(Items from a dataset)
--------------------------------------------------
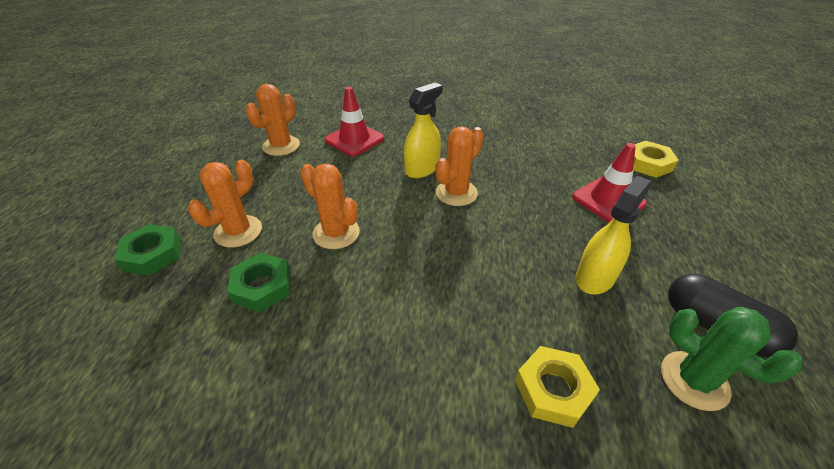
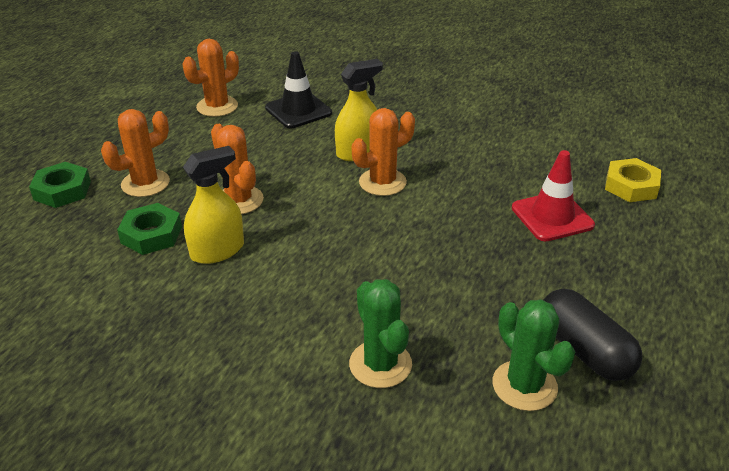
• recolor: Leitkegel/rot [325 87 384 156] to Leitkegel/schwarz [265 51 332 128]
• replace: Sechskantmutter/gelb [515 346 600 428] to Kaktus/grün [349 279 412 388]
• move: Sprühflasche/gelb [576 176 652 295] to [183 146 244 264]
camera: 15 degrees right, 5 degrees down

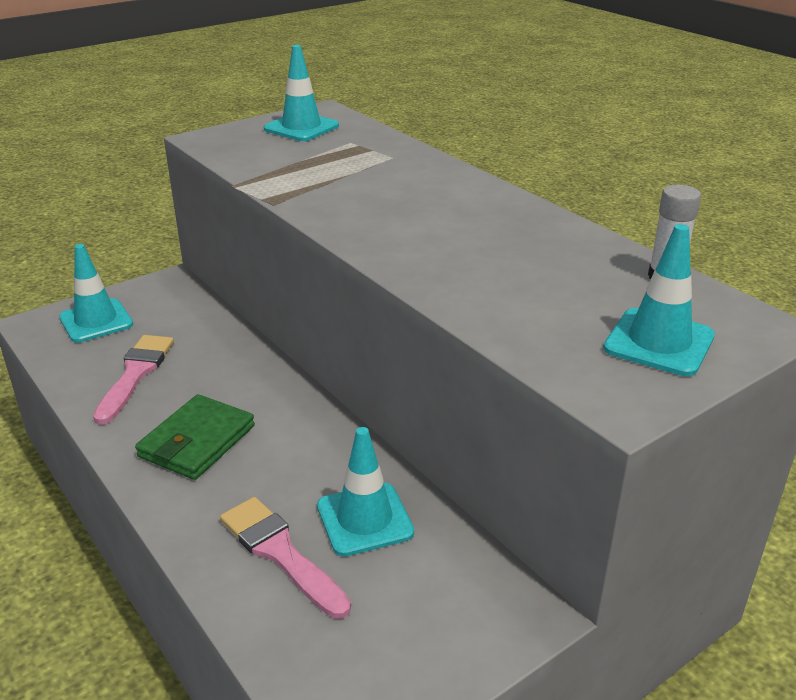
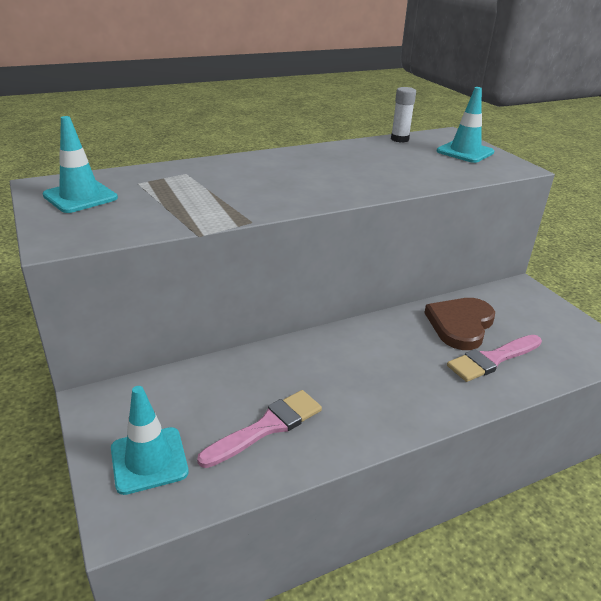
• rotate: Pinsel/rosa [93 335 174 425] = [197 390 322 468] 120 degrees clockwise
• delete: Geldbörse/grün [135 394 255 480]
• replace: Leitkegel/türkis [317 427 414 556] to Herz/braun [424 298 495 350]
camera: 80 degrees left, 0 degrees up

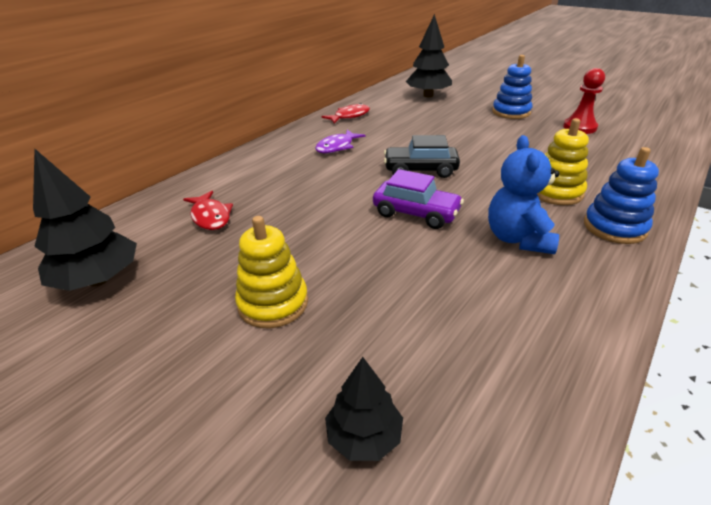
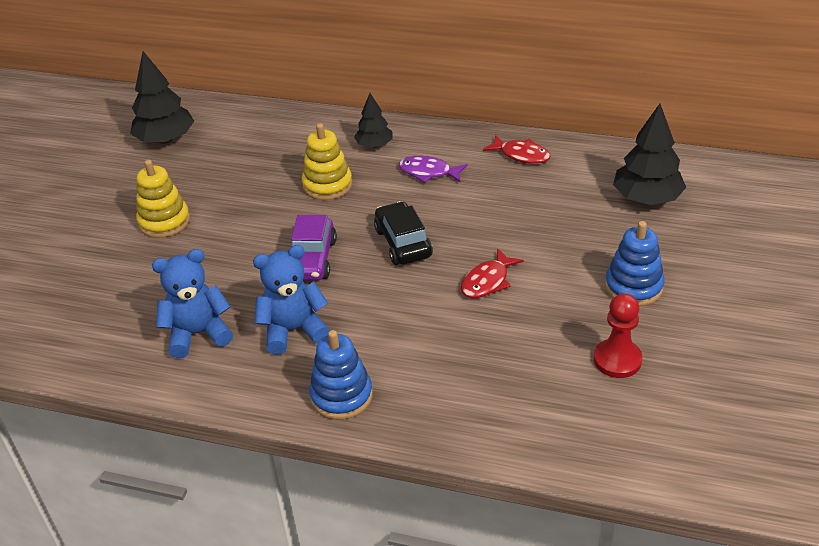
• move: Fisch/rot [183 191 233 230] to [461 248 524 298]
• move: Baum/schwarz [325 357 403 461] to [354 93 392 148]
• move: Stapelspielzeug/gelb [537 118 589 205] to [302 123 352 200]
• insert: Teddybär/blau [152 249 233 358]
camera: 70 degrees right, 5 degrees up

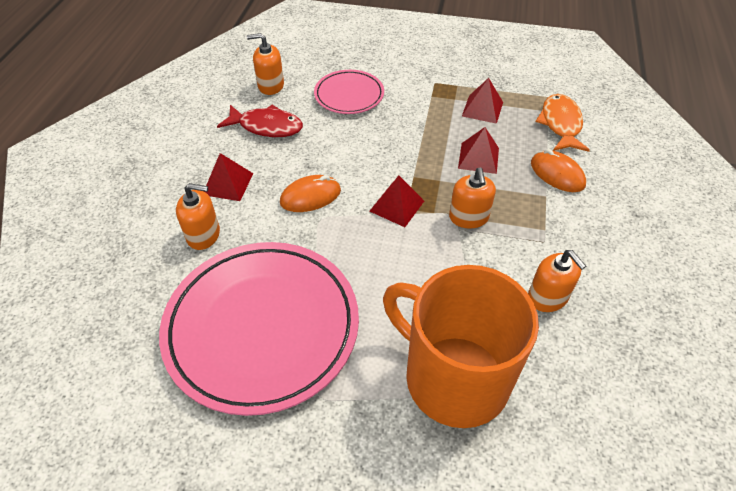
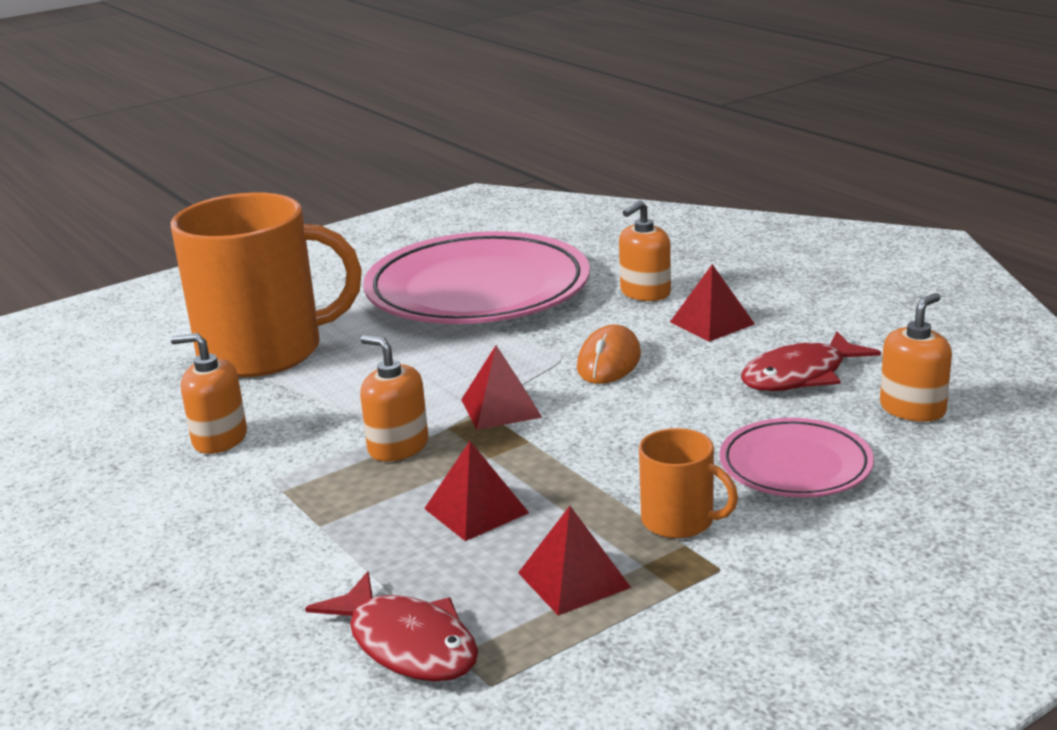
• delete: Computermaus/orange [531 149 586 192]
• recolor: Fisch/orange [535 94 590 152] to Fisch/rot [305 571 478 682]
• insert: Tasse/orange [639 428 738 539]
camera: 135 degrees right, 25 degrees down

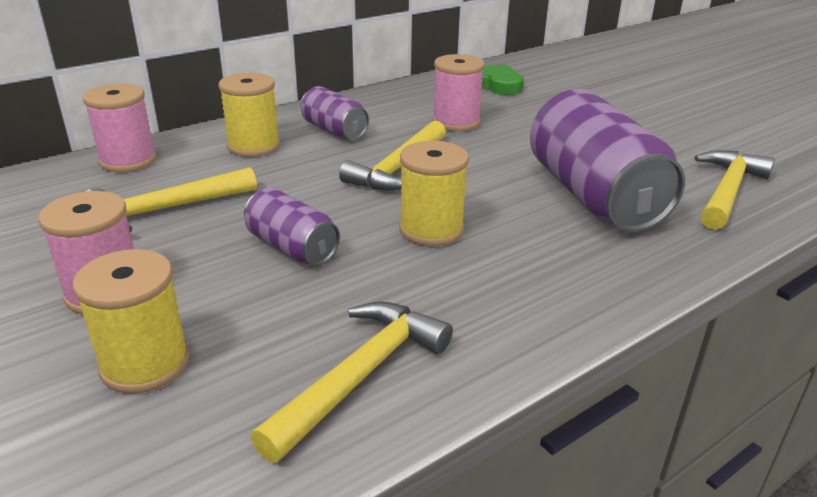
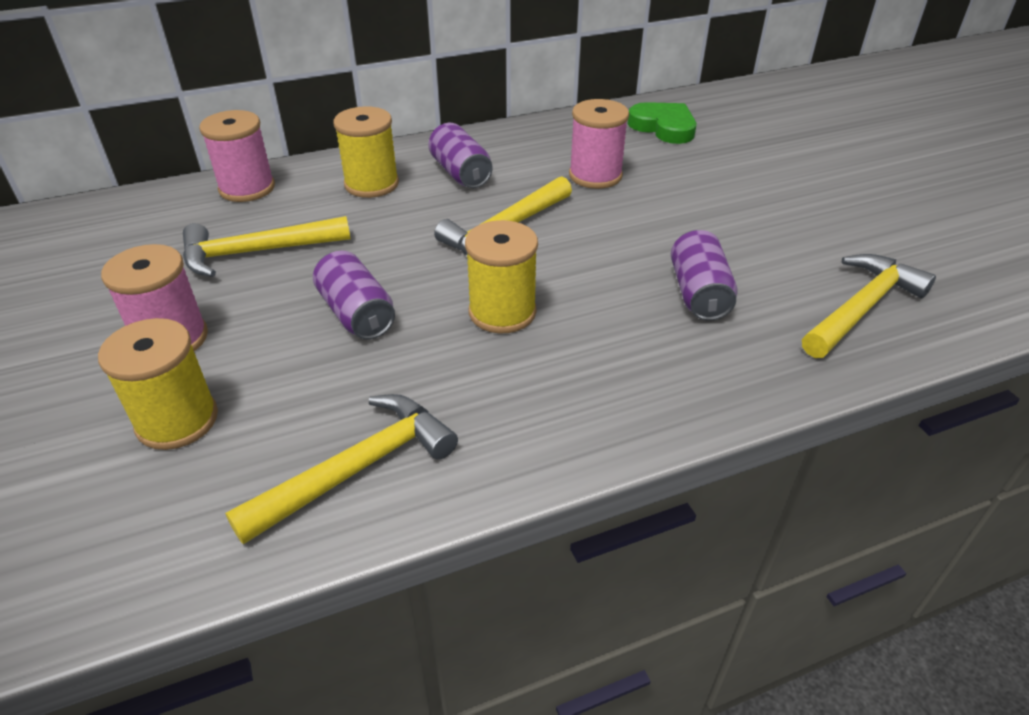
• resize: Dose/lila [530 89 685 232] = [671 230 738 321] x0.51
camera: 15 degrees right, 10 degrees up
--------------------------------------------------
* **What you will do**: Above are some records; copy each line there that contains "move".

* **Solution to this task**:
• move: Sprühflasche/gelb [576 176 652 295] to [183 146 244 264]
• move: Fisch/rot [183 191 233 230] to [461 248 524 298]
• move: Baum/schwarz [325 357 403 461] to [354 93 392 148]
• move: Stapelspielzeug/gelb [537 118 589 205] to [302 123 352 200]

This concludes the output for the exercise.